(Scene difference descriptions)
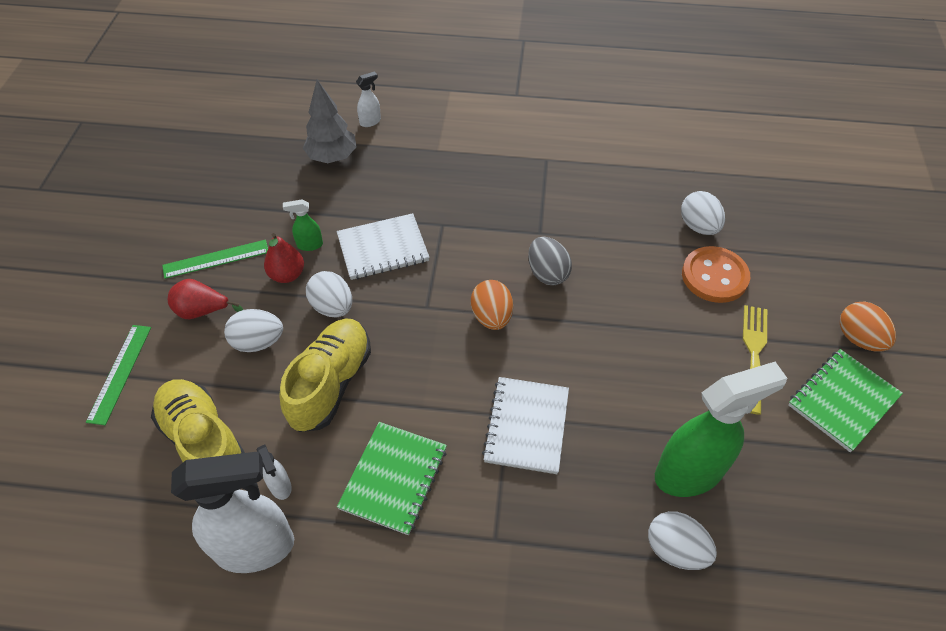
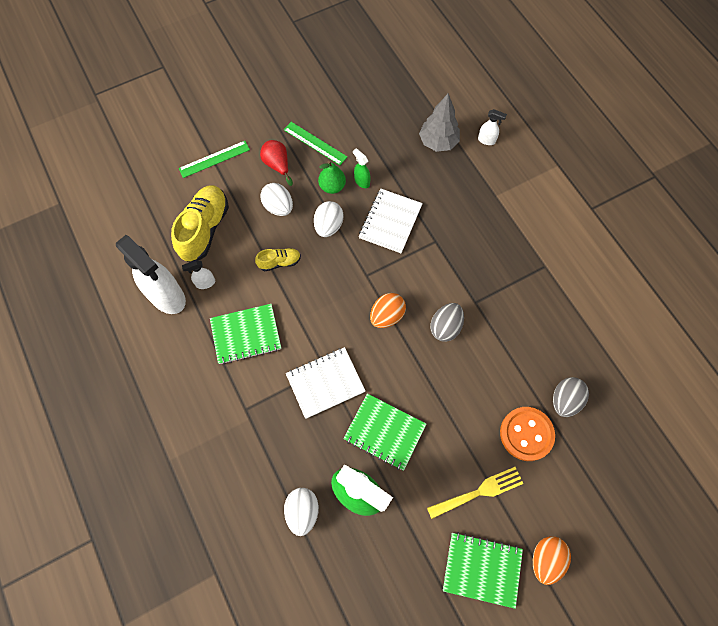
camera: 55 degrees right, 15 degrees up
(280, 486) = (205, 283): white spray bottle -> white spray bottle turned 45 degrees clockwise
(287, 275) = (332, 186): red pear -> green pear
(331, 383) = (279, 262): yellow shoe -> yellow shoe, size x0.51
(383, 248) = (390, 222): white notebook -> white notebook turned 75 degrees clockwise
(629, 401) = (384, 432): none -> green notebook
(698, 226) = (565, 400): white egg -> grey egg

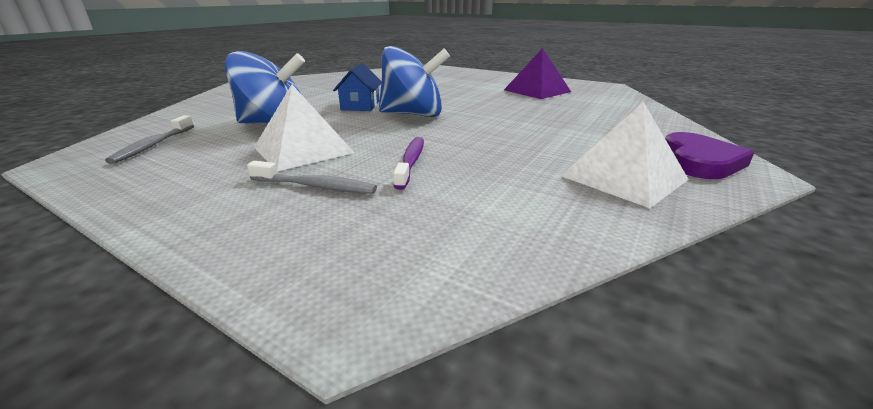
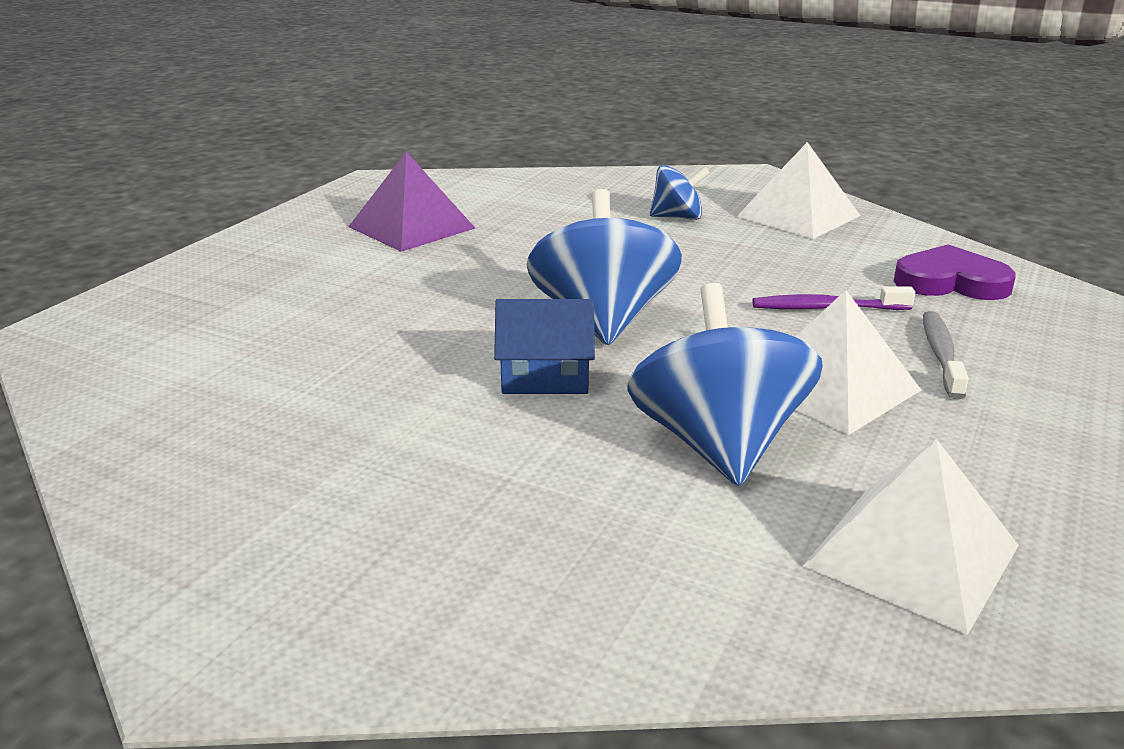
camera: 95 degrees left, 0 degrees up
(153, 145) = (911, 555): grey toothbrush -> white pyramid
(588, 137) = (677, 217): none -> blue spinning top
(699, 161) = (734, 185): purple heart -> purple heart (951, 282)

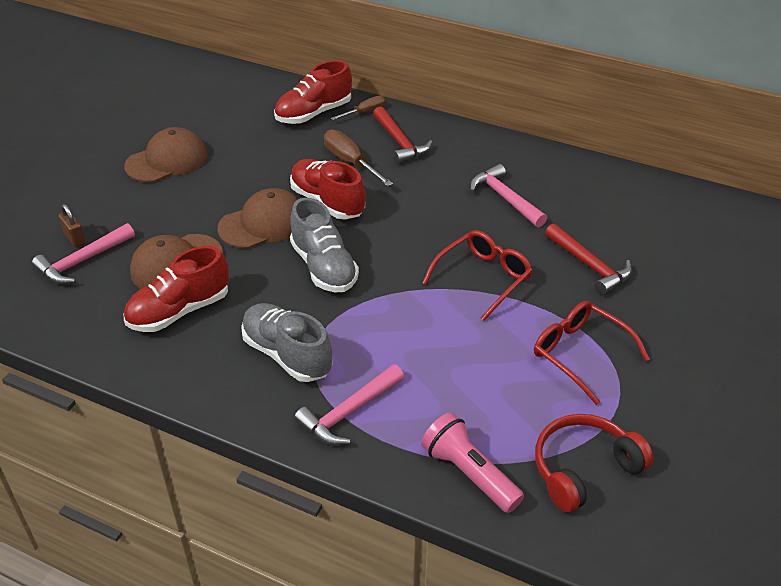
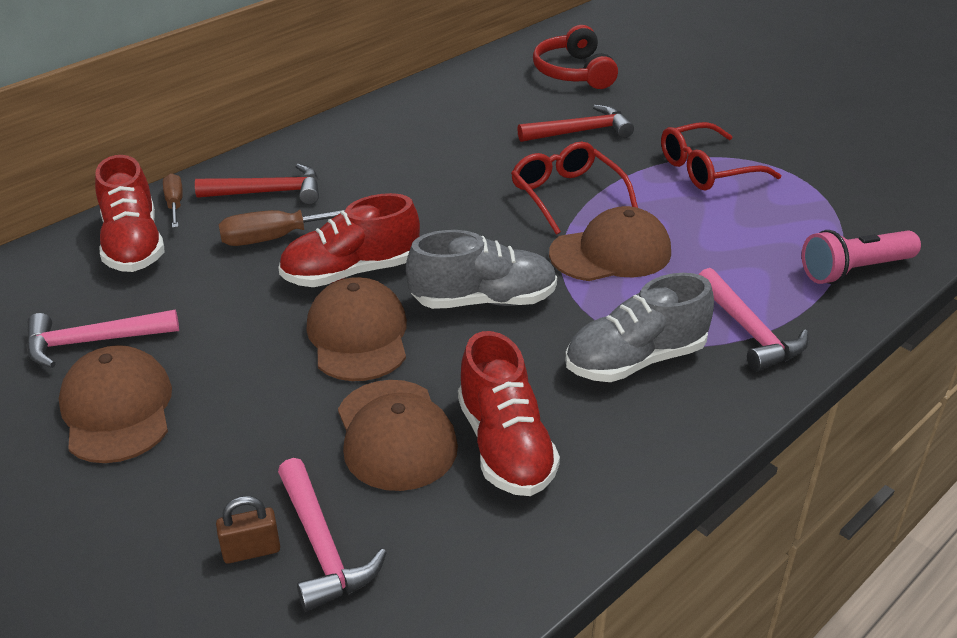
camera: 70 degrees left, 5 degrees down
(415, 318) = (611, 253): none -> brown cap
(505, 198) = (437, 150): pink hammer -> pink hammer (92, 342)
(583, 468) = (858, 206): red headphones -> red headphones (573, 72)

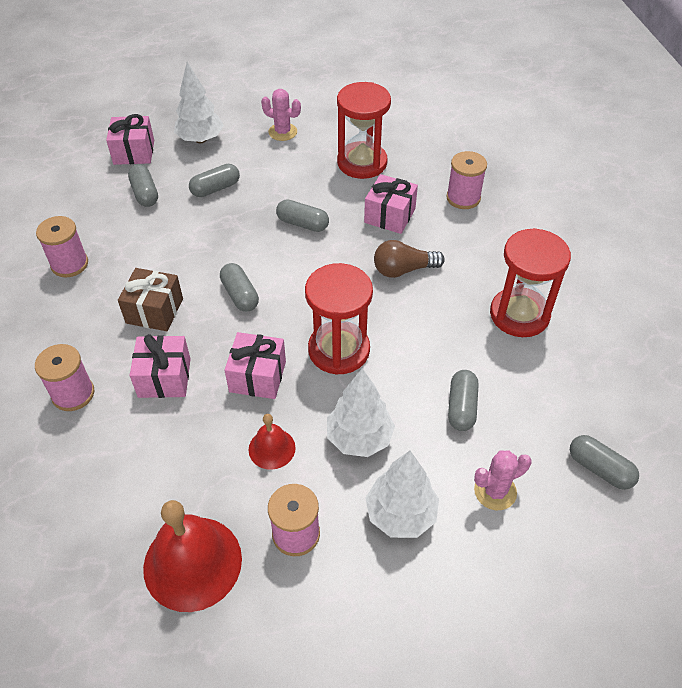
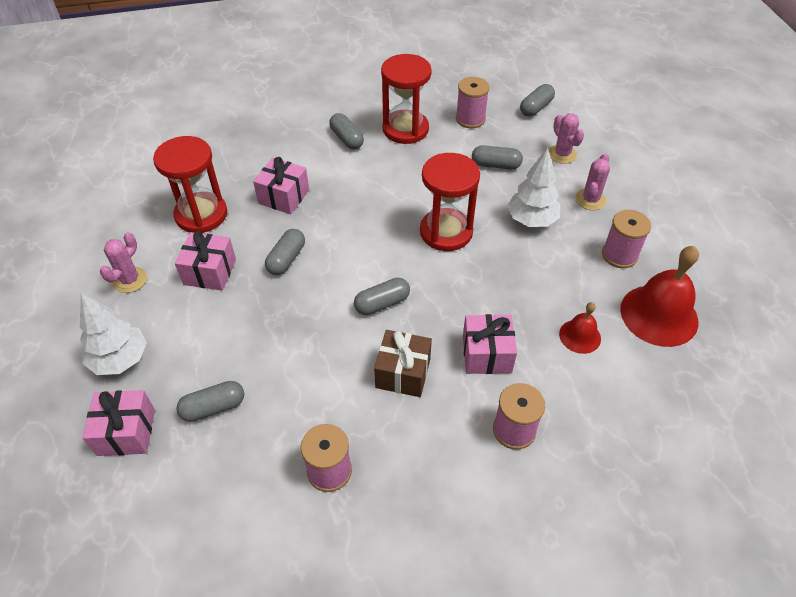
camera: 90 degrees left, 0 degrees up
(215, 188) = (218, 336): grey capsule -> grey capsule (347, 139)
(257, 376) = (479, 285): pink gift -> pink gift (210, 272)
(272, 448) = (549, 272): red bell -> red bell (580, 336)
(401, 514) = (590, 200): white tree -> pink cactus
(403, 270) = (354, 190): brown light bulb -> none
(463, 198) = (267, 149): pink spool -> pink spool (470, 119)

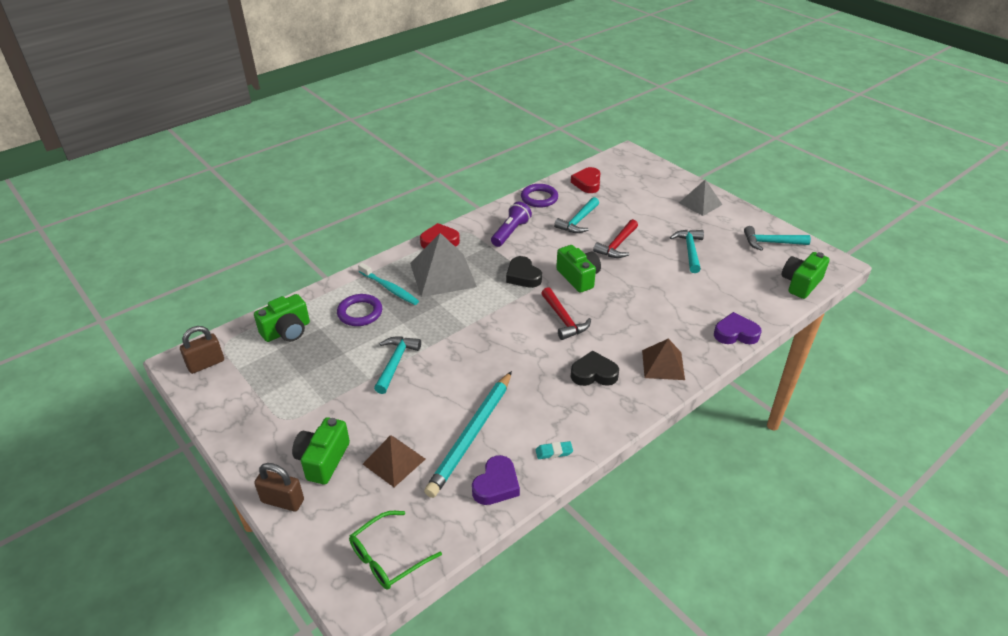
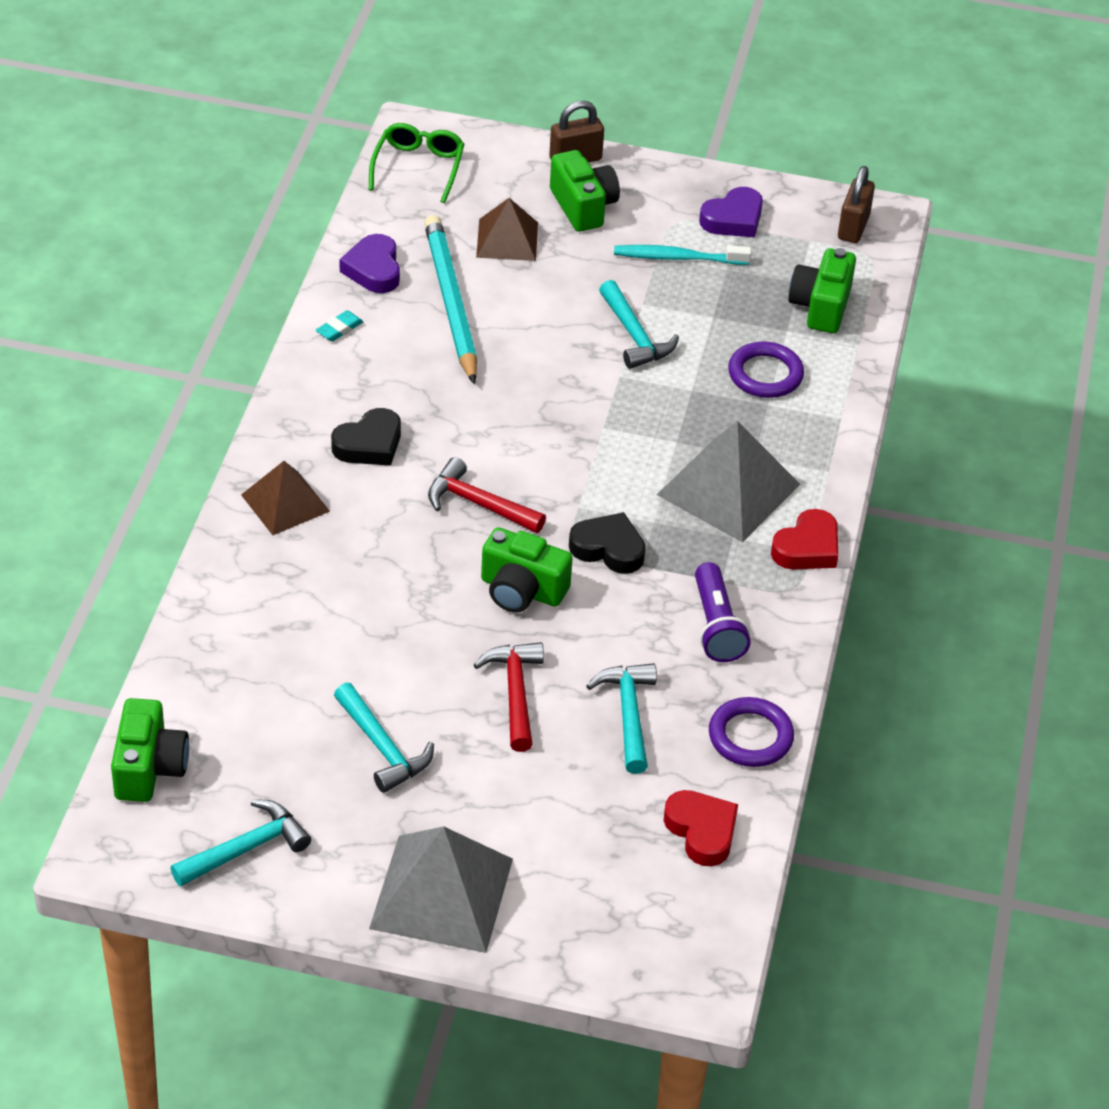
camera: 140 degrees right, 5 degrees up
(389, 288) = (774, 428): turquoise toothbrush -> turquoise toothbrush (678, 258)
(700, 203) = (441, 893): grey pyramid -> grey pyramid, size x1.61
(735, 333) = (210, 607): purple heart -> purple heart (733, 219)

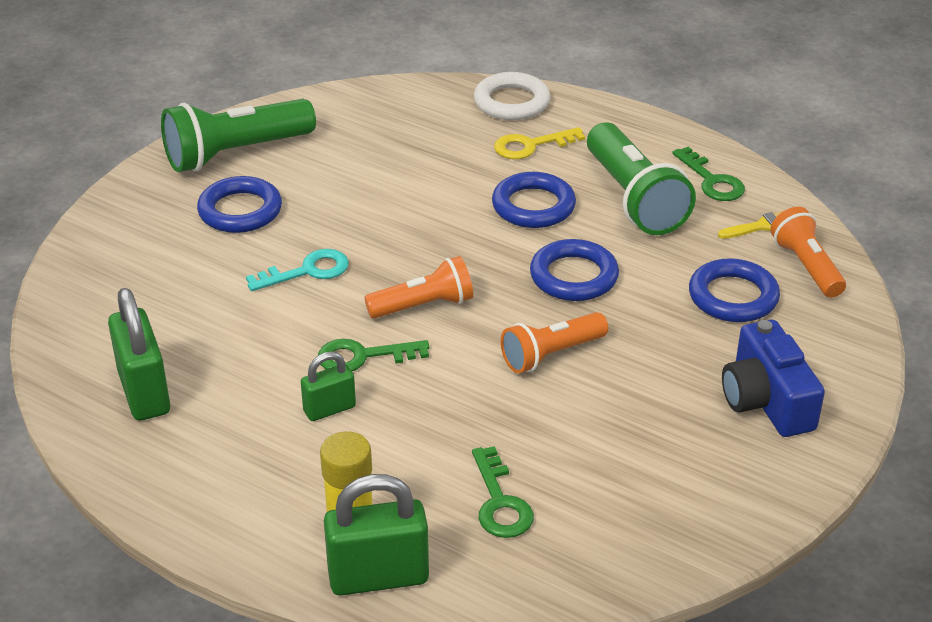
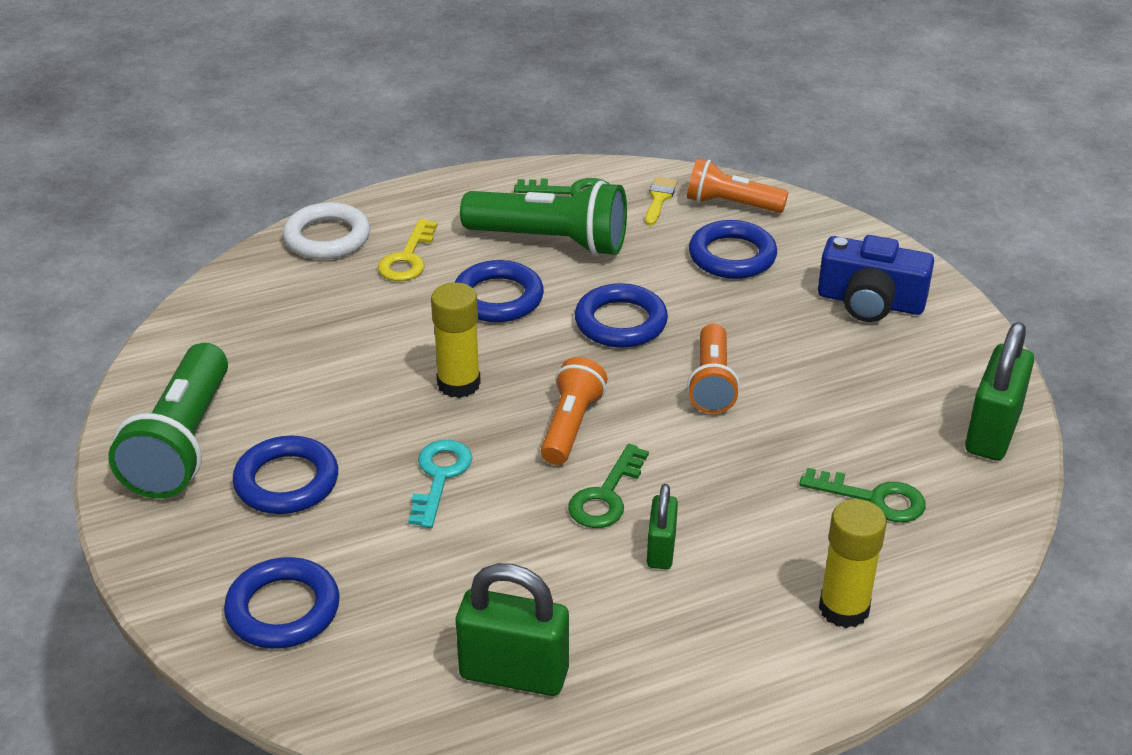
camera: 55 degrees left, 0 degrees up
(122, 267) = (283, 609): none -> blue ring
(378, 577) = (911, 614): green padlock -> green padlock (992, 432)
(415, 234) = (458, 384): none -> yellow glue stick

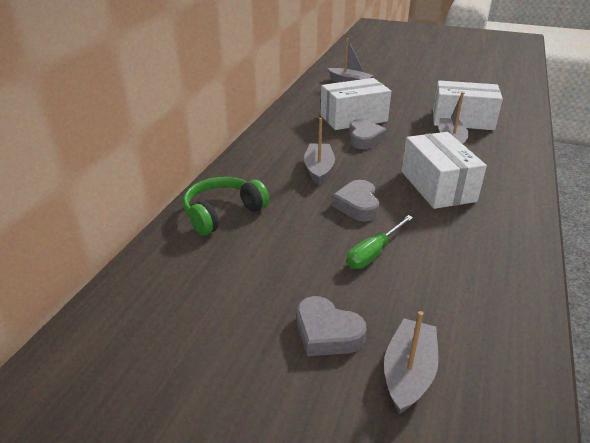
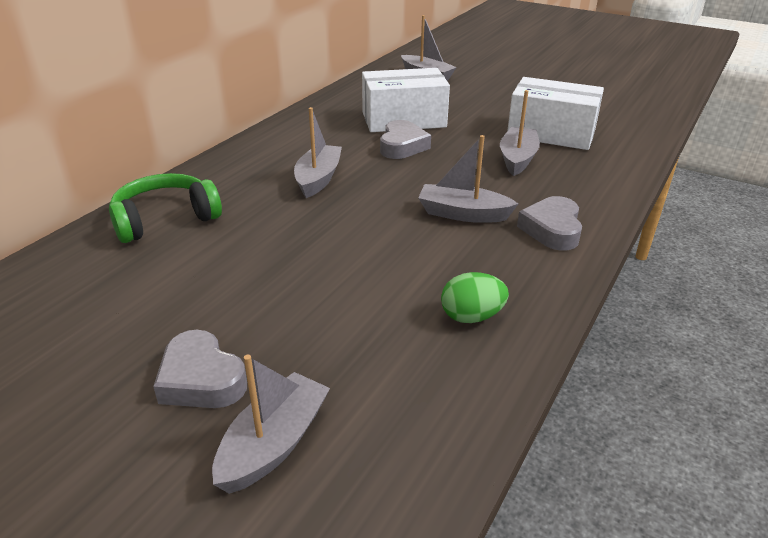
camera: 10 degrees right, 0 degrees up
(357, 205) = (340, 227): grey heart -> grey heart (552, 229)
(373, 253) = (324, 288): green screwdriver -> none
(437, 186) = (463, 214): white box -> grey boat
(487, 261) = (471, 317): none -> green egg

* **WHAT IS BEING ASKED**
When the line containing "(415, 234) = (458, 384): none" has been located, retype it and each line after it through the end of the records, excluding the pictures and adding nothing else.

* **TASK RESULT**
(415, 234) = (458, 384): none -> yellow glue stick

camera: 10 degrees right, 0 degrees up
(357, 205) = (340, 227): grey heart -> grey heart (552, 229)
(373, 253) = (324, 288): green screwdriver -> none
(437, 186) = (463, 214): white box -> grey boat
(487, 261) = (471, 317): none -> green egg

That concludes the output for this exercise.